What you will do –
Write out the lines of the records from the one containing "(927, 513) = (692, 362): pink plane -> none" to the very last, keeping each exactly as it is.

Input data –
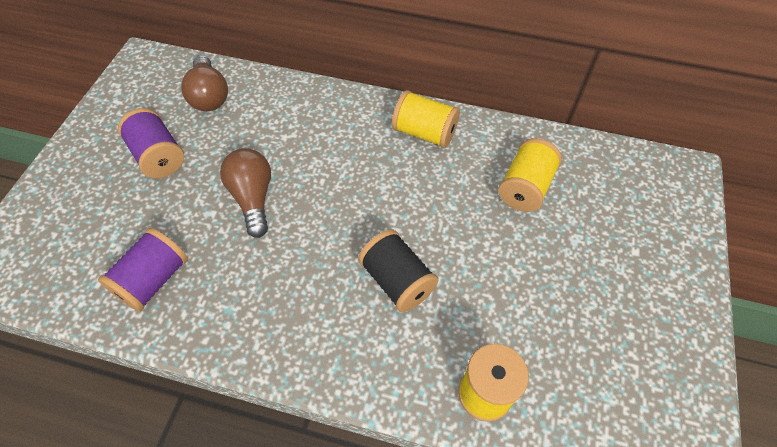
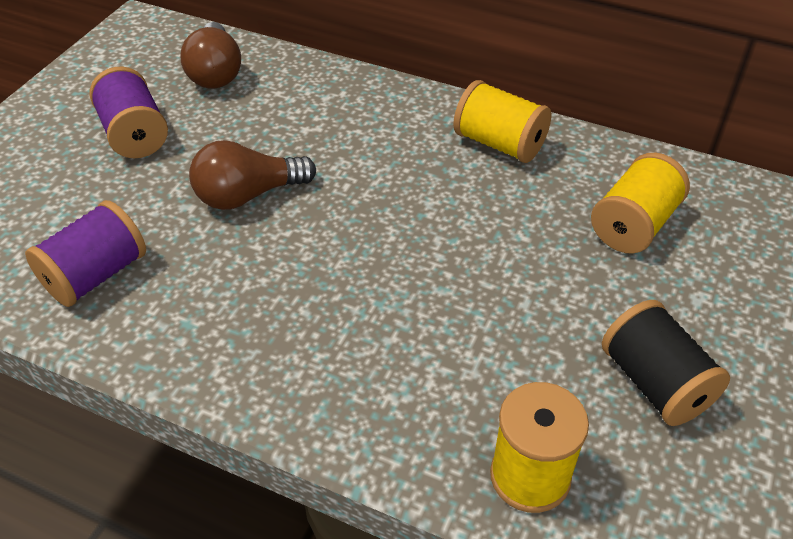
camera: 10 degrees right, 10 degrees down
(252, 198) = (248, 195): brown light bulb -> brown light bulb turned 105 degrees counterclockwise
(397, 281) = (427, 317): black spool -> black spool (655, 383)

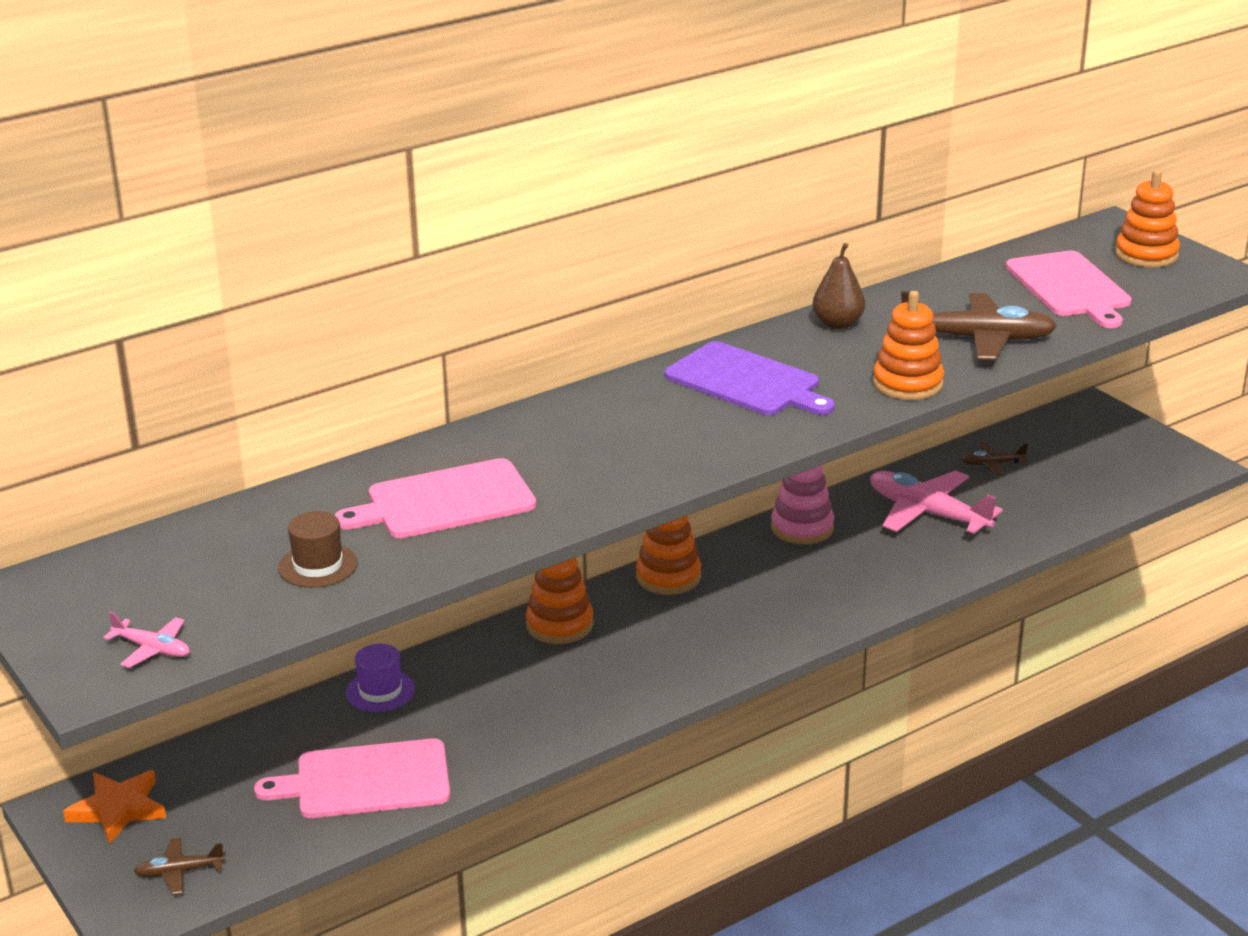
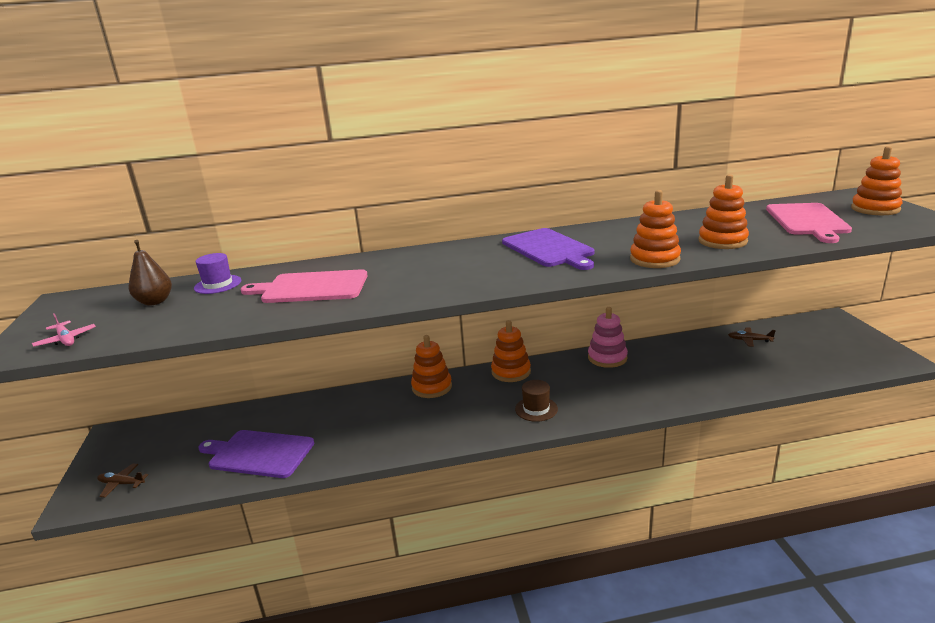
camera: 25 degrees right, 5 degrees down
(118, 809) = (134, 440): orange star -> none
(318, 566) = (205, 310): brown hat -> brown hat (536, 409)
(366, 780) = (258, 453): pink cutting board -> purple cutting board
(380, 691) = (311, 404): purple hat -> purple hat (218, 284)
(837, 324) = (631, 227): brown pear -> brown pear (155, 302)
(927, 513) = (692, 362): pink plane -> none
(978, 339) = (722, 241): brown plane -> orange stacking toy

Reply to the task –
(927, 513) = (692, 362): pink plane -> none
(978, 339) = (722, 241): brown plane -> orange stacking toy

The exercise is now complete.